* _ABOUT THIS EXERCISE_
Where the word "black" shows up in a line below, that line is counted. State how many lines are counted, without any other words.

[Object change listings]
::::

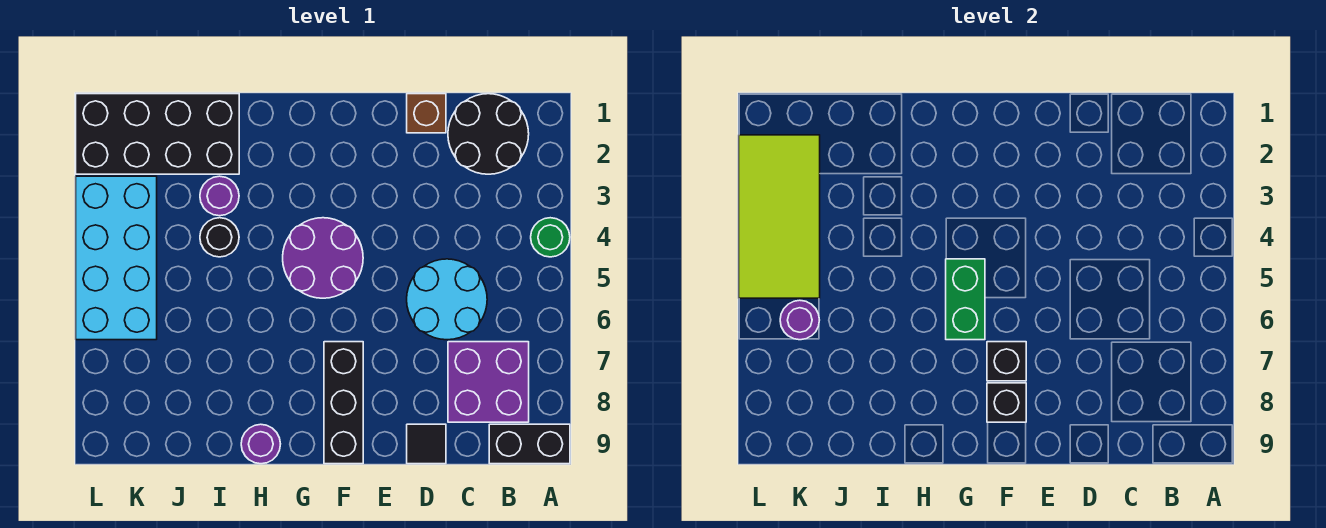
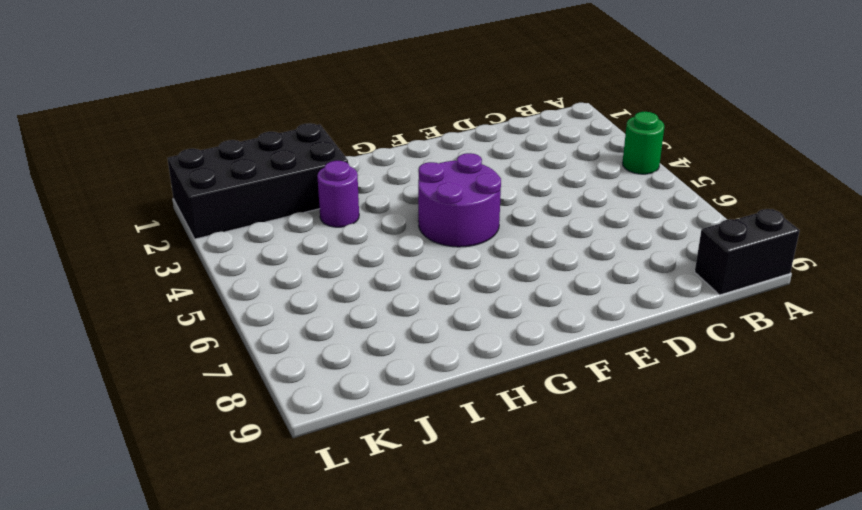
none -> black round brick B1:C2 level 1
none -> purple brick B7:C8 level 1
none -> cyan round brick C5:D6 level 1

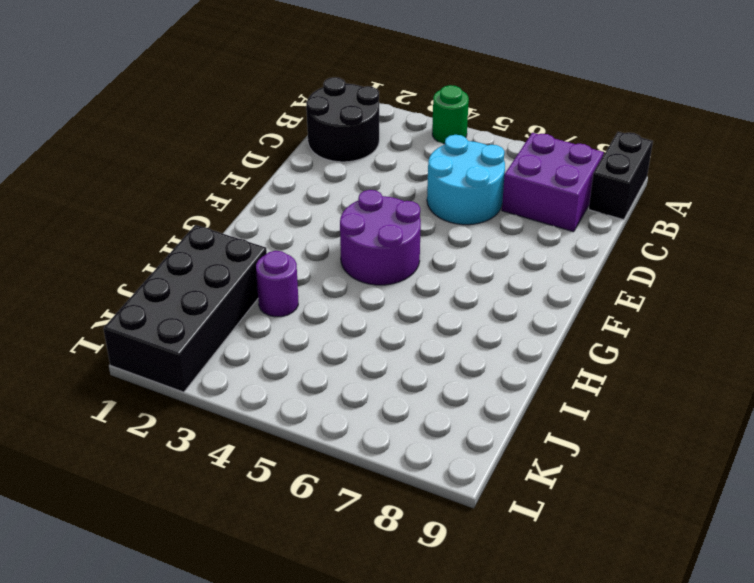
none -> brown brick D1 level 1
none -> black tile D9 level 1
none -> black brick F7:F9 level 1

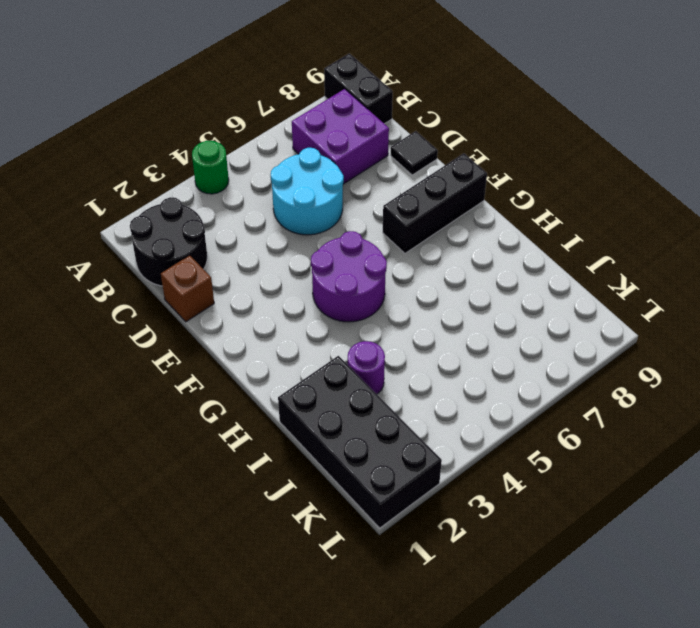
none -> purple round brick H9 level 1
none -> black round brick I4 level 1
none -> cyan brick K3:L6 level 1

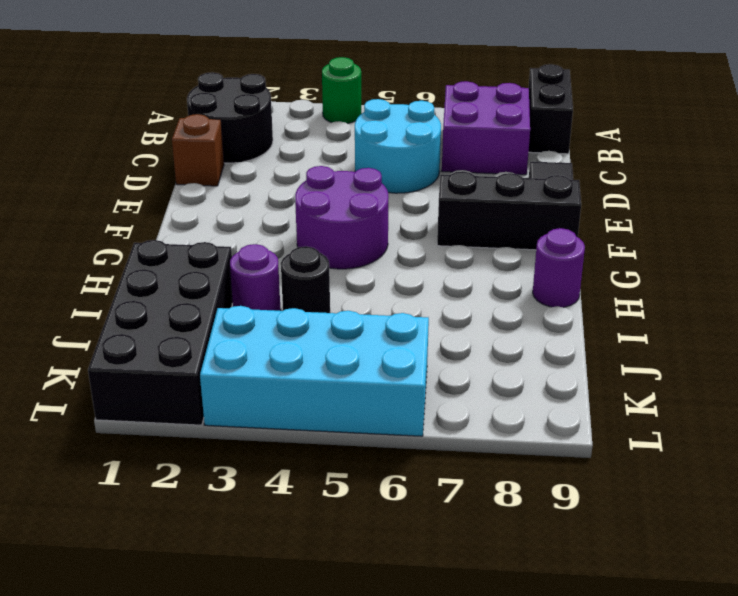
none -> black brick F7 level 2
none -> black brick F8 level 2
none -> green brick G5:G6 level 2

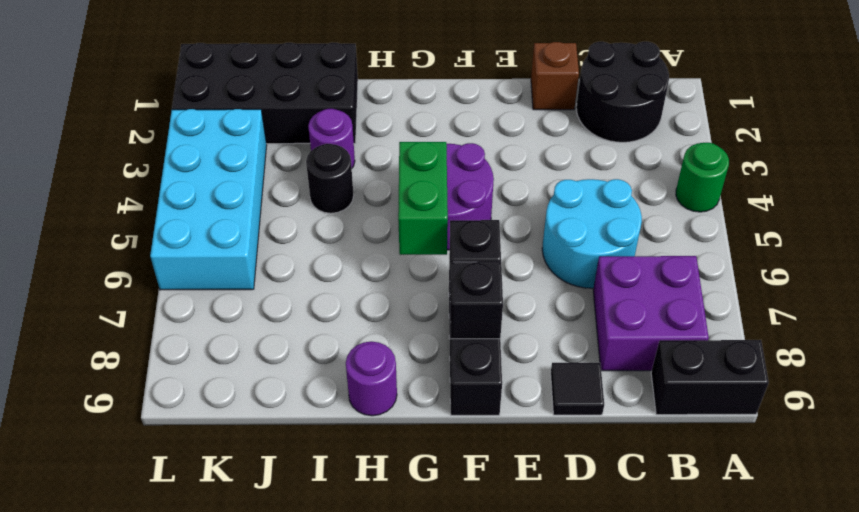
none -> lime tile K2:L5 level 2
none -> purple round brick K6 level 2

::::

* _TASK SOLUTION_
6